- _YOUR OBJECTIVE_
Identify every line in the records below that contains the word "mark", and copy each of those lines. Treat uppercase and lowercase letters as different.

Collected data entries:

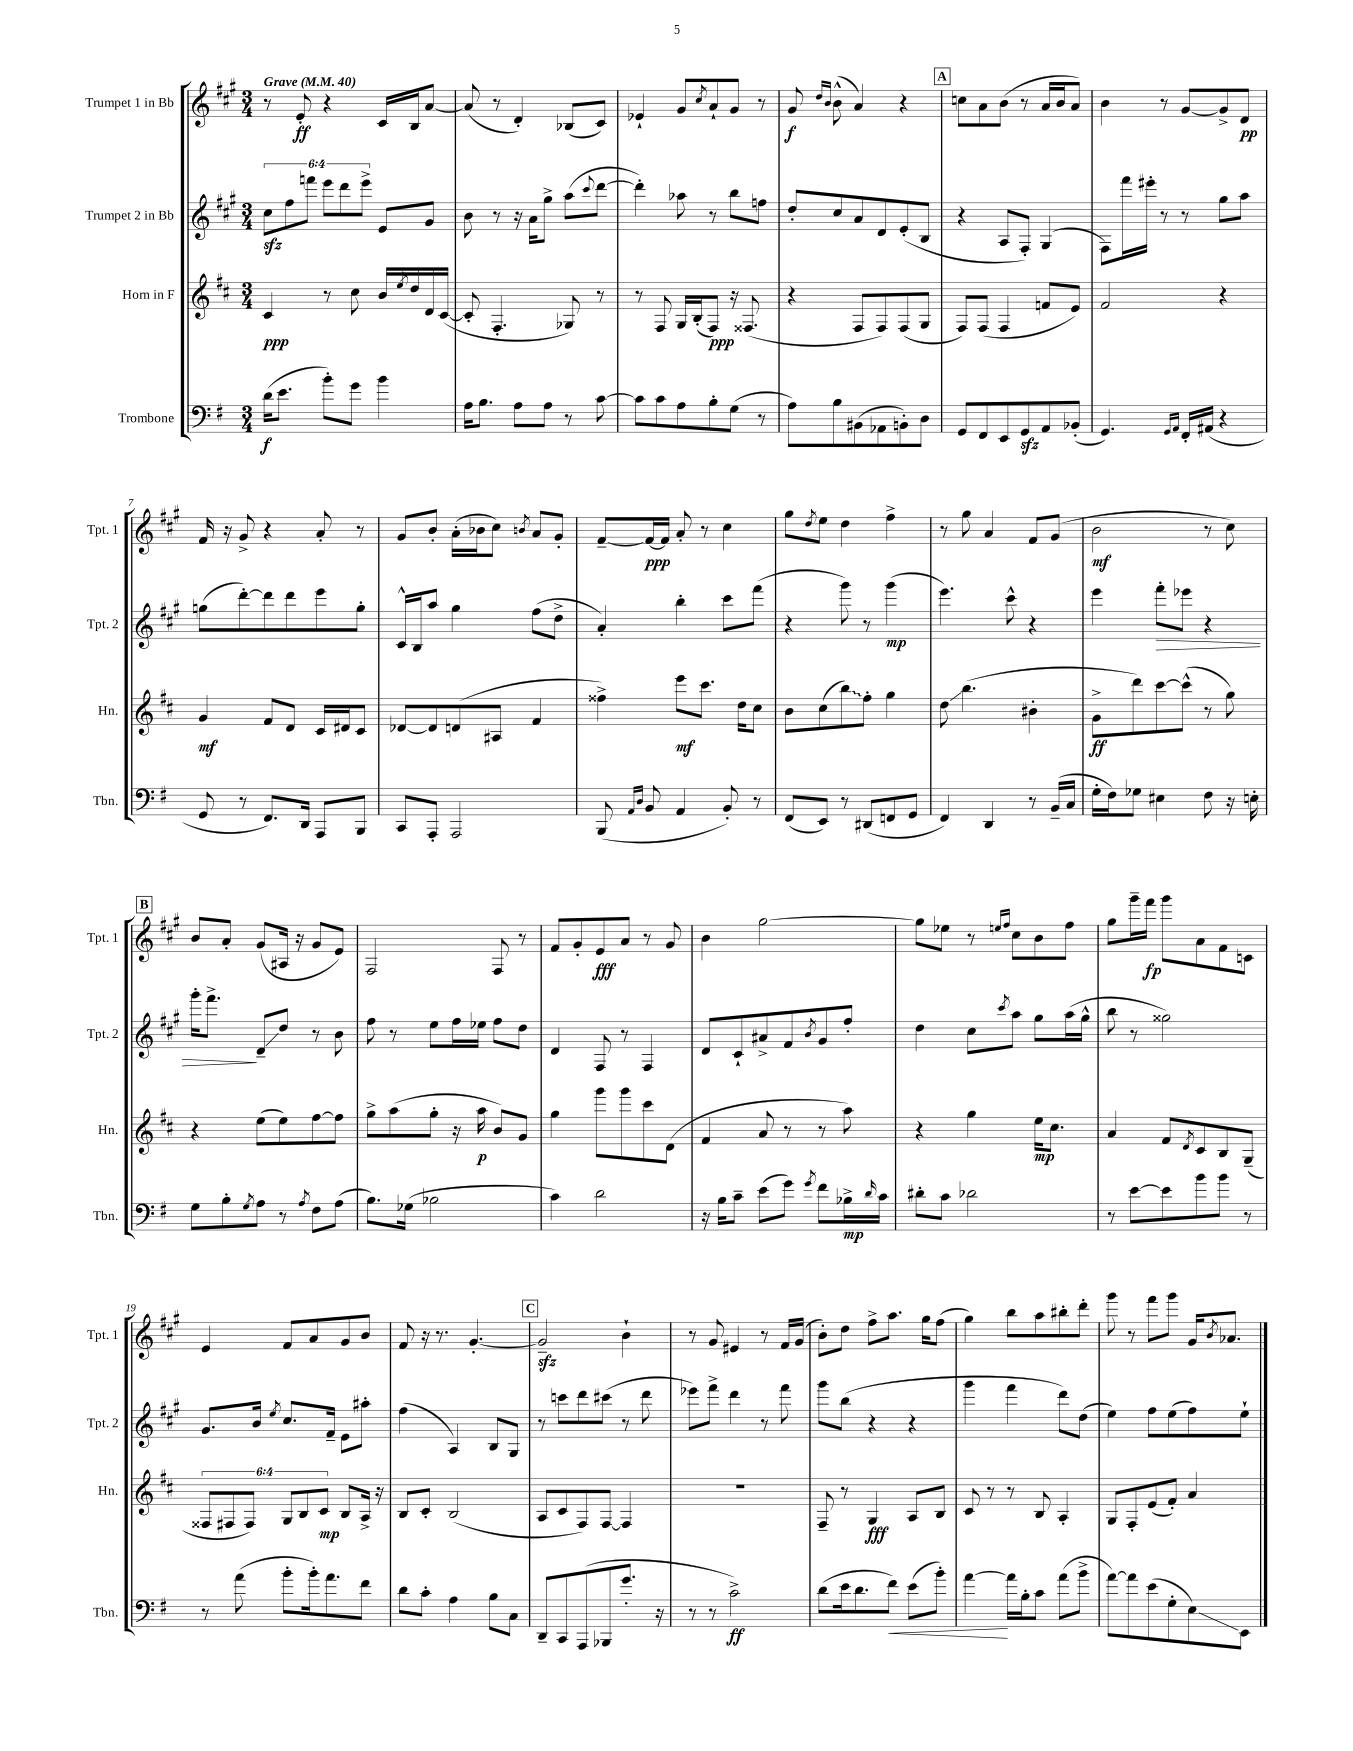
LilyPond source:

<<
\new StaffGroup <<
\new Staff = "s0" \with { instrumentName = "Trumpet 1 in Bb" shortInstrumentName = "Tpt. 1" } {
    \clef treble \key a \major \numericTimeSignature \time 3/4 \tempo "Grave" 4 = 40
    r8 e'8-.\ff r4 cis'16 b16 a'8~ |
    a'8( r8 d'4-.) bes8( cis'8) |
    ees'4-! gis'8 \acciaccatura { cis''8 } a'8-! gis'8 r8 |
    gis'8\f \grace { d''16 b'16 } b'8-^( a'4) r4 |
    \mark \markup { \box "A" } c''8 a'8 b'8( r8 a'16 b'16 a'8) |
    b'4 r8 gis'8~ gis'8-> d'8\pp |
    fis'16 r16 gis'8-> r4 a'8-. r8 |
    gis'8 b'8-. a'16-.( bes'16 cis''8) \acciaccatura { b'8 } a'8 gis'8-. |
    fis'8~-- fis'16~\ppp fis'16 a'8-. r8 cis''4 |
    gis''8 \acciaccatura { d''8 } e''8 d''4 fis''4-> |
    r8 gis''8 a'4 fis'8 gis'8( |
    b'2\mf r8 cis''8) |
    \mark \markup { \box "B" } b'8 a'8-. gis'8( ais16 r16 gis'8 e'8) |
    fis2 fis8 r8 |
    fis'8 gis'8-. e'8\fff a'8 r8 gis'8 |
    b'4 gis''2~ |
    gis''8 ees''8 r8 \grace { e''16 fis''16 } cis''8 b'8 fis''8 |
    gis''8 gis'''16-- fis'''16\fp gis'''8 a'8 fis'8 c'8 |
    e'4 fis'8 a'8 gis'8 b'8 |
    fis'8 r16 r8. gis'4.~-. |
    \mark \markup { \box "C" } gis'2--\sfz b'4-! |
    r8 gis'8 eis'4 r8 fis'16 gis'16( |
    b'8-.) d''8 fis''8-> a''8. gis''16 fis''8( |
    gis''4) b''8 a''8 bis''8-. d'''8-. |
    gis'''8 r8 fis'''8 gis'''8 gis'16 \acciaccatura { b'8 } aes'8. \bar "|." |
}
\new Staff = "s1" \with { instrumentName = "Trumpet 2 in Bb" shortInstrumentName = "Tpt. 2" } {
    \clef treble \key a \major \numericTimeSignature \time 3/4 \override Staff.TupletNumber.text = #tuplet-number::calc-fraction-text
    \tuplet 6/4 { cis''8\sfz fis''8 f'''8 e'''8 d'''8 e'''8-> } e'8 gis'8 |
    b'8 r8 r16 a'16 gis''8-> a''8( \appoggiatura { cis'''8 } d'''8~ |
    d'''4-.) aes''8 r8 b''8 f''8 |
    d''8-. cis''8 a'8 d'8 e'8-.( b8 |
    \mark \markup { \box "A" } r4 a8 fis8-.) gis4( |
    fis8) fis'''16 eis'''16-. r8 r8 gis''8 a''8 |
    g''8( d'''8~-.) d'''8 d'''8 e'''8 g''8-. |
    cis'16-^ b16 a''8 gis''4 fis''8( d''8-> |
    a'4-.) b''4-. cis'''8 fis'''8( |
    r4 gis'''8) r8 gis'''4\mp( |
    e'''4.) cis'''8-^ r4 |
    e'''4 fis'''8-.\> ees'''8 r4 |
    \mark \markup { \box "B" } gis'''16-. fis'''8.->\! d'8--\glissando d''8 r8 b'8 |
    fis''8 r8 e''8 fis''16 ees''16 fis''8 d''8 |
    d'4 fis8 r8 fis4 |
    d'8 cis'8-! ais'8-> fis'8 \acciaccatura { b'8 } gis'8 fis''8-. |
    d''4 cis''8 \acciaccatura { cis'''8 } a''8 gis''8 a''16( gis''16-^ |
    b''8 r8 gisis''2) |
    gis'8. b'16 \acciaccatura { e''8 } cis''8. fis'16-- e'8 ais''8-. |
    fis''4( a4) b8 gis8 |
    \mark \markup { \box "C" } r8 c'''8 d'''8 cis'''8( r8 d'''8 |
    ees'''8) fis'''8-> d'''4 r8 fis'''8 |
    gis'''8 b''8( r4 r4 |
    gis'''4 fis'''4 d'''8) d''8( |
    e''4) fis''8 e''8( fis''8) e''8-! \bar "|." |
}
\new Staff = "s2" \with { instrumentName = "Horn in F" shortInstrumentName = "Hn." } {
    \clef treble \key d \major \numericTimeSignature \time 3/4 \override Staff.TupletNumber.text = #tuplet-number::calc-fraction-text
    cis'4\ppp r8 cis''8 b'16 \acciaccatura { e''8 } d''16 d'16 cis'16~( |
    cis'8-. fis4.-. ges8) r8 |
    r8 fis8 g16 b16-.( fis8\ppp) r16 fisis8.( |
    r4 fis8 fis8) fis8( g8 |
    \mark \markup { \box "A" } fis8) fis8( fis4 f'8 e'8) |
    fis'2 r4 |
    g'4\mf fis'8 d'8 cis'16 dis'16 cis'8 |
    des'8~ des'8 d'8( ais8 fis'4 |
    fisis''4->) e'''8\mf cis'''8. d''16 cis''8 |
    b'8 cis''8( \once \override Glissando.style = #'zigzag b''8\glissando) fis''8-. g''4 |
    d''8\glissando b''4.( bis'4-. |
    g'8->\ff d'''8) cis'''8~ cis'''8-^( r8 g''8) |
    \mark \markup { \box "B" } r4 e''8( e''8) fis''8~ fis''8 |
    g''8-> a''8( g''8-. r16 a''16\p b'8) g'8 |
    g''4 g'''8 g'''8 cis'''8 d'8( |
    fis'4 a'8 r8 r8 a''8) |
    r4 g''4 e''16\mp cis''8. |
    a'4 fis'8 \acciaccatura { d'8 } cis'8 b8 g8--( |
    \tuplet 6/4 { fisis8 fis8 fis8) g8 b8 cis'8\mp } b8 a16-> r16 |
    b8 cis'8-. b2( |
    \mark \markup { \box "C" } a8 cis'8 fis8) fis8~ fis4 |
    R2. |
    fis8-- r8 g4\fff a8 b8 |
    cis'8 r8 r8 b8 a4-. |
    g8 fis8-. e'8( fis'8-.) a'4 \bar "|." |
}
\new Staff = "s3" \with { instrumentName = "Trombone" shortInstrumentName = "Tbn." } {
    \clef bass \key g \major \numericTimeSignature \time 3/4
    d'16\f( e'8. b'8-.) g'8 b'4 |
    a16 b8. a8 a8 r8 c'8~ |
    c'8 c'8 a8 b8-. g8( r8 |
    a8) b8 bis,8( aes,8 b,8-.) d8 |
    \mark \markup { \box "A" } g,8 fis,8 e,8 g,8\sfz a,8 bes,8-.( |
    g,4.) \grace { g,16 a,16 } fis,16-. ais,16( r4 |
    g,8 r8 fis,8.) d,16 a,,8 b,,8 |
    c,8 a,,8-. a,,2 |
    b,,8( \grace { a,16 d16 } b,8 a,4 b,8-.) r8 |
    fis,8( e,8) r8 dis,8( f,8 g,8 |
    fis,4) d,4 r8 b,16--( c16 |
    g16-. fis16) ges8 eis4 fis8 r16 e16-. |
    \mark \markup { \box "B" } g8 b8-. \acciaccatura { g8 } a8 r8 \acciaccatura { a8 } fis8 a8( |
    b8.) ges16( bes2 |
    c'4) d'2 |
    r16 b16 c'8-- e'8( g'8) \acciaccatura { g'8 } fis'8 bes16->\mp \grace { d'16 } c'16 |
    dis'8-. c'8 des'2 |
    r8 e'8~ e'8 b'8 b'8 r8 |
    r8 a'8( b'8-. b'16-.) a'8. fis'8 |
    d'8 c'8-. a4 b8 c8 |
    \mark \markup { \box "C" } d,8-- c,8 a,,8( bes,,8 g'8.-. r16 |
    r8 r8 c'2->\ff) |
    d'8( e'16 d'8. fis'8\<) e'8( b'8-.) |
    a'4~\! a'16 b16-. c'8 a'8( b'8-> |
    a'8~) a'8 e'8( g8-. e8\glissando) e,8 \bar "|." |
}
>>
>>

- _RESPONSE TO THIS TASK_
    \mark \markup { \box "A" } c''8 a'8 b'8( r8 a'16 b'16 a'8) |
    \mark \markup { \box "B" } b'8 a'8-. gis'8( ais16 r16 gis'8 e'8) |
    \mark \markup { \box "C" } gis'2--\sfz b'4-! |
    \mark \markup { \box "A" } r4 a8 fis8-.) gis4( |
    \mark \markup { \box "B" } gis'''16-. fis'''8.->\! d'8--\glissando d''8 r8 b'8 |
    \mark \markup { \box "C" } r8 c'''8 d'''8 cis'''8( r8 d'''8 |
    \mark \markup { \box "A" } fis8) fis8( fis4 f'8 e'8) |
    \mark \markup { \box "B" } r4 e''8( e''8) fis''8~ fis''8 |
    \mark \markup { \box "C" } a8 cis'8 fis8) fis8~ fis4 |
    \mark \markup { \box "A" } g,8 fis,8 e,8 g,8\sfz a,8 bes,8-.( |
    \mark \markup { \box "B" } g8 b8-. \acciaccatura { g8 } a8 r8 \acciaccatura { a8 } fis8 a8( |
    \mark \markup { \box "C" } d,8-- c,8 a,,8( bes,,8 g'8.-. r16 |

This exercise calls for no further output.